Gather every line of the entries that includes the word "banana".

EXERCISE INPUT:
####################

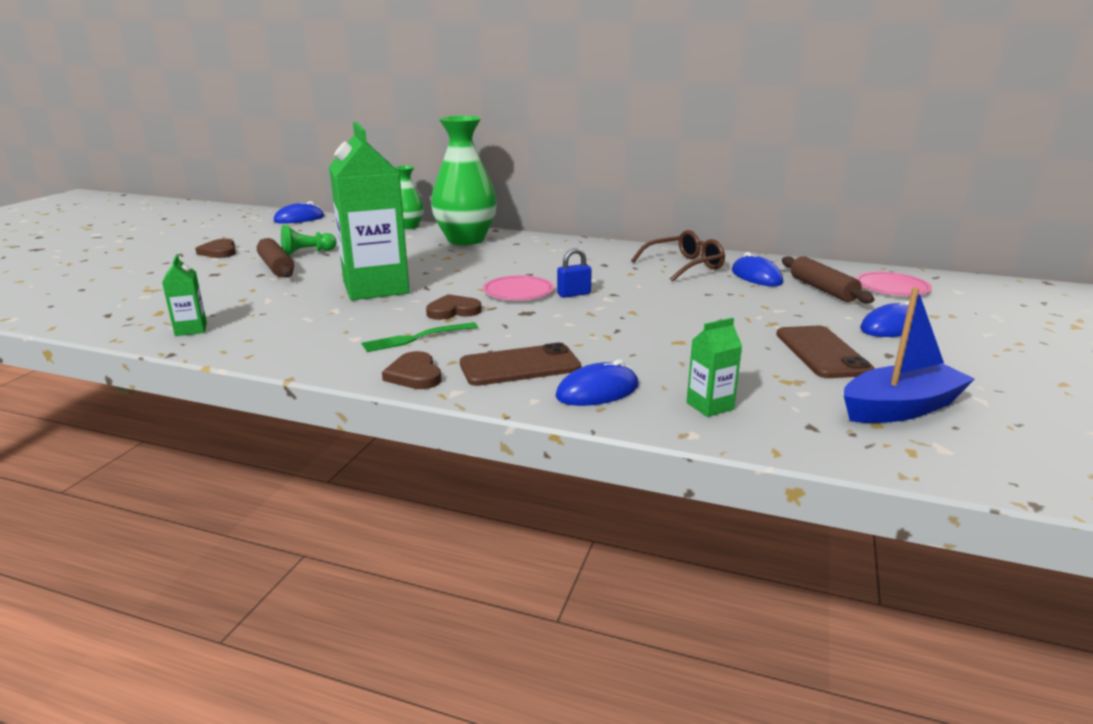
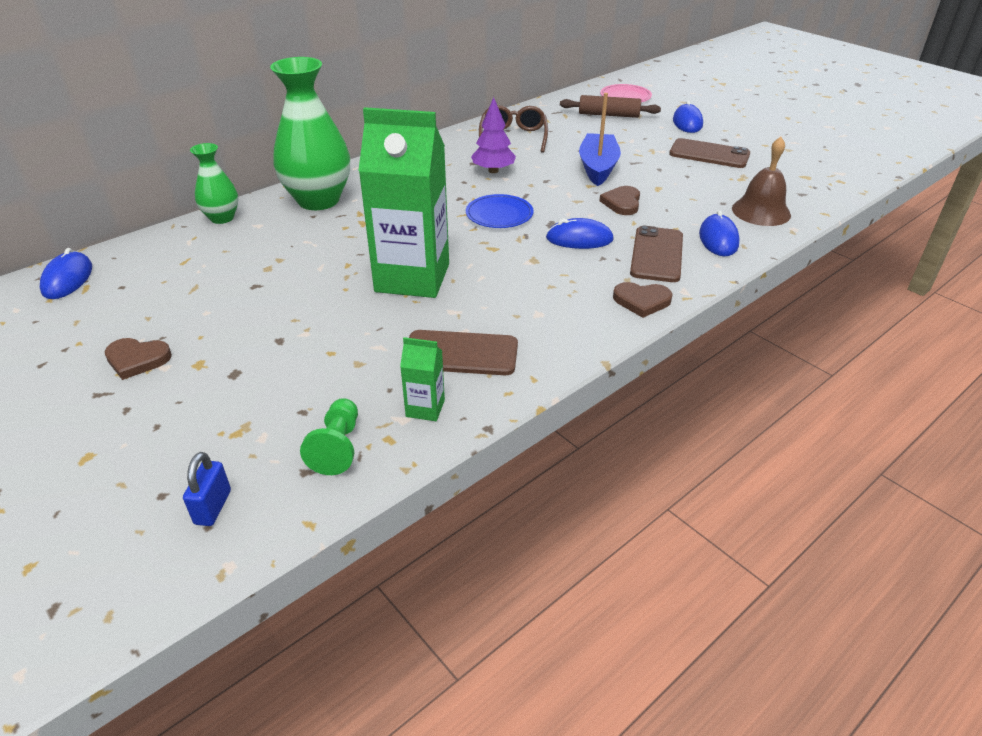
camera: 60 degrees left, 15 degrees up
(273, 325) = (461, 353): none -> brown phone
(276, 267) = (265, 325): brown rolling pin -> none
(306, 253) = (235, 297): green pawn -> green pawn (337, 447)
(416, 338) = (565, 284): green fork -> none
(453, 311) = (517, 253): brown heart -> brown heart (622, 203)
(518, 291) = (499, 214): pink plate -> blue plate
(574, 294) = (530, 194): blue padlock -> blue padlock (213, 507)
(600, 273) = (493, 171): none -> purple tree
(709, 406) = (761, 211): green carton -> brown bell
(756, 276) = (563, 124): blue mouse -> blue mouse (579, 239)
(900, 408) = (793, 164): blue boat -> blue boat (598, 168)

####################

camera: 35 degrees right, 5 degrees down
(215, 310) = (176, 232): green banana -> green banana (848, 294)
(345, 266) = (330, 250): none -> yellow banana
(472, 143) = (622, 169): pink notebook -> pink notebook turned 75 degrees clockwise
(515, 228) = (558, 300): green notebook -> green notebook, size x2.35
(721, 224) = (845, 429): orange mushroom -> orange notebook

####################

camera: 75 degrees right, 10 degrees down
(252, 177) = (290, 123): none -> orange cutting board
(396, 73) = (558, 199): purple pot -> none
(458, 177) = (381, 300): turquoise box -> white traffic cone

####################

TASK RESULT:
(215, 310) = (176, 232): green banana -> green banana (848, 294)
(345, 266) = (330, 250): none -> yellow banana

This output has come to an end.